_Work request:_
Leaving out the pictures, output each record exactly as it stands.

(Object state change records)

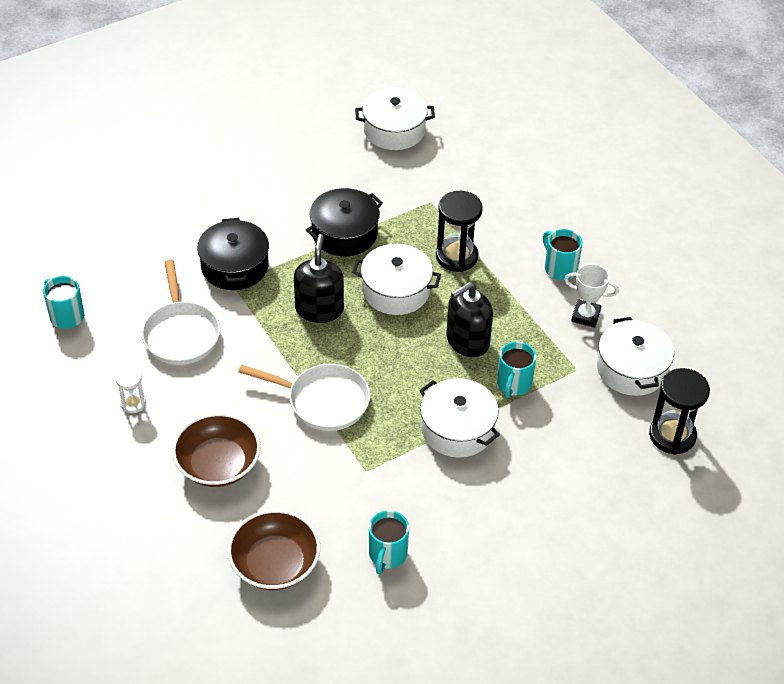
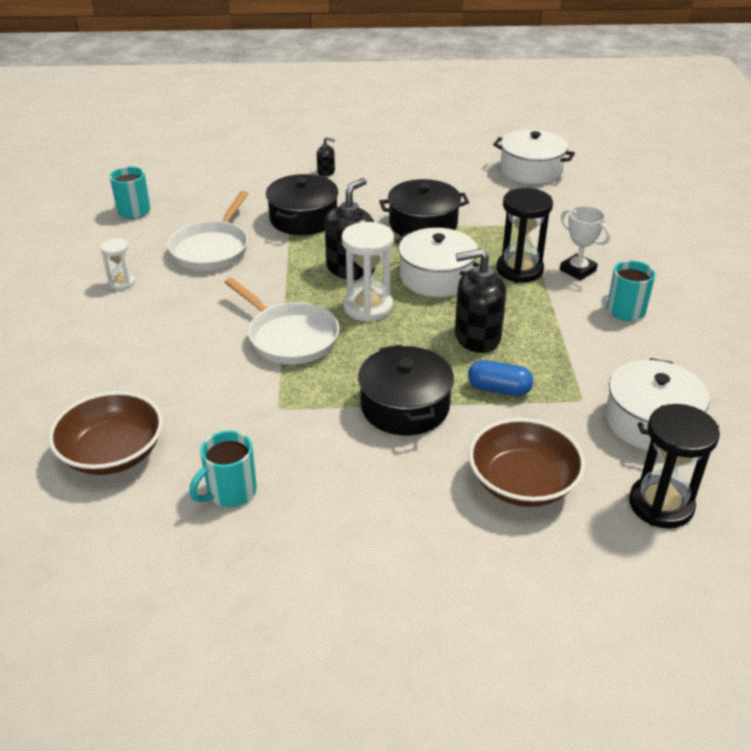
camera: 30 degrees right, 10 degrees down
(210, 199) = (326, 172): none -> black soap dispenser
(218, 464) = (145, 351): brown bowl -> brown bowl (522, 483)
(363, 345) = (368, 307): none -> white hourglass
(457, 429) = (405, 406): white pot -> black pot
(513, 384) = (499, 389): turquoise mug -> blue capsule
(585, 316) = (627, 357): white trophy -> white trophy (577, 270)

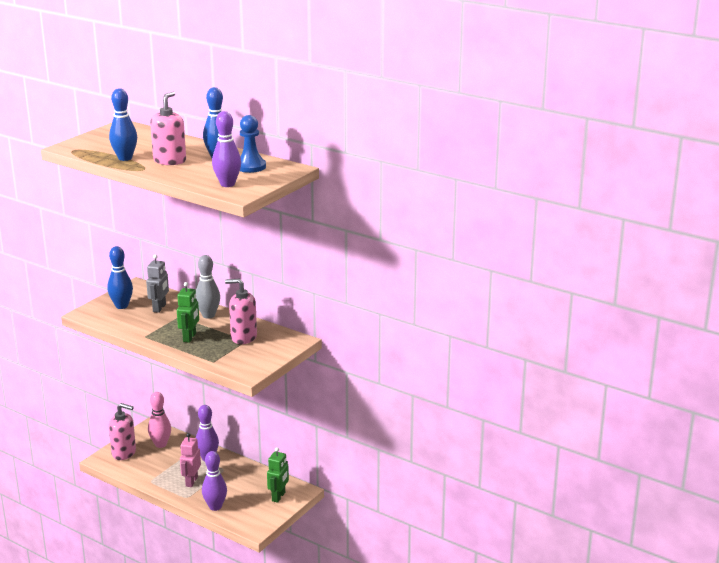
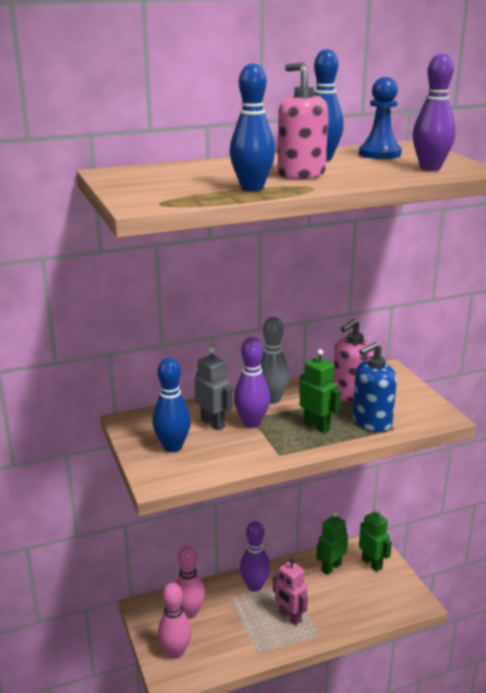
camera: 55 degrees left, 0 degrees up
(124, 453) = (175, 652): pink soap dispenser -> pink bowling pin
(214, 352) = (371, 422): none -> blue soap dispenser
(215, 507) = (355, 617): purple bowling pin -> purple bowling pin (251, 423)
(257, 481) = (331, 567): none -> green robot

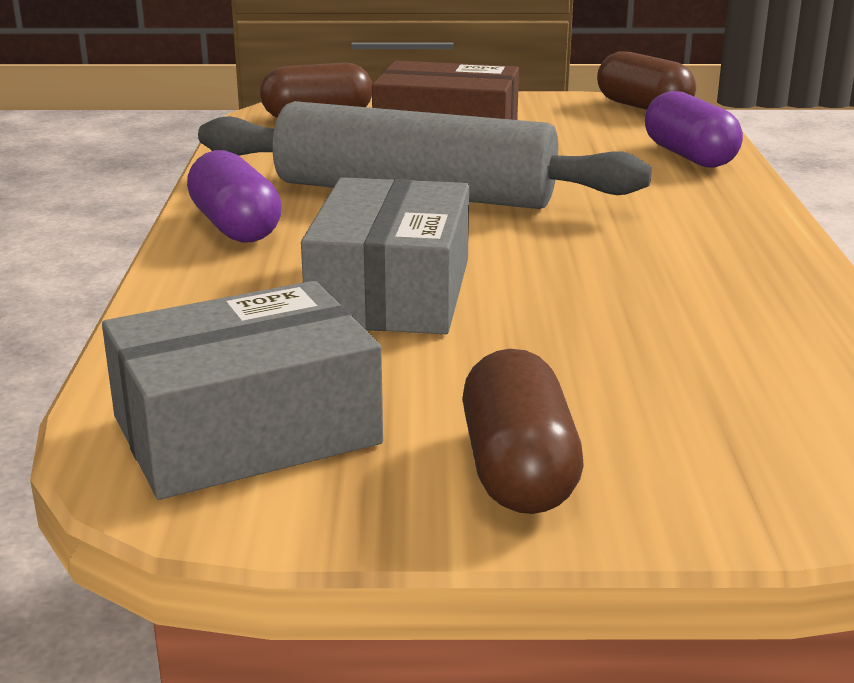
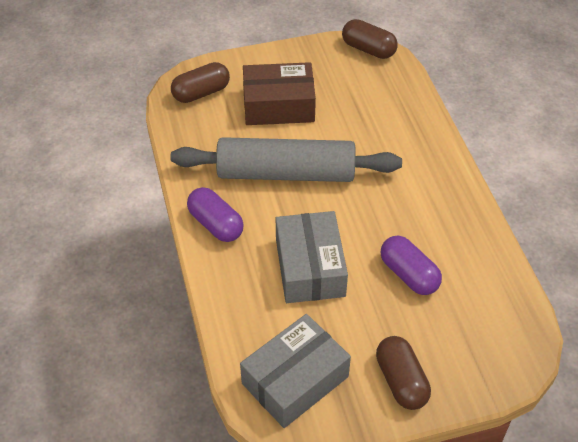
camera: 15 degrees left, 25 degrees up
(689, 156) = (404, 106): purple capsule -> purple capsule (409, 274)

_Answer below:_
camera: 30 degrees right, 10 degrees down
(210, 199) = (326, 172): none -> black soap dispenser
(218, 464) = (145, 351): brown bowl -> brown bowl (522, 483)
(363, 345) = (368, 307): none -> white hourglass
(457, 429) = (405, 406): white pot -> black pot
(513, 384) = (499, 389): turquoise mug -> blue capsule
(585, 316) = (627, 357): white trophy -> white trophy (577, 270)

camera: 55 degrees left, 0 degrees up
(124, 453) = (175, 652): pink soap dispenser -> pink bowling pin
(214, 352) = (371, 422): none -> blue soap dispenser
(215, 507) = (355, 617): purple bowling pin -> purple bowling pin (251, 423)
(257, 481) = (331, 567): none -> green robot

camera: 15 degrees left, 25 degrees up
(689, 156) = (404, 106): purple capsule -> purple capsule (409, 274)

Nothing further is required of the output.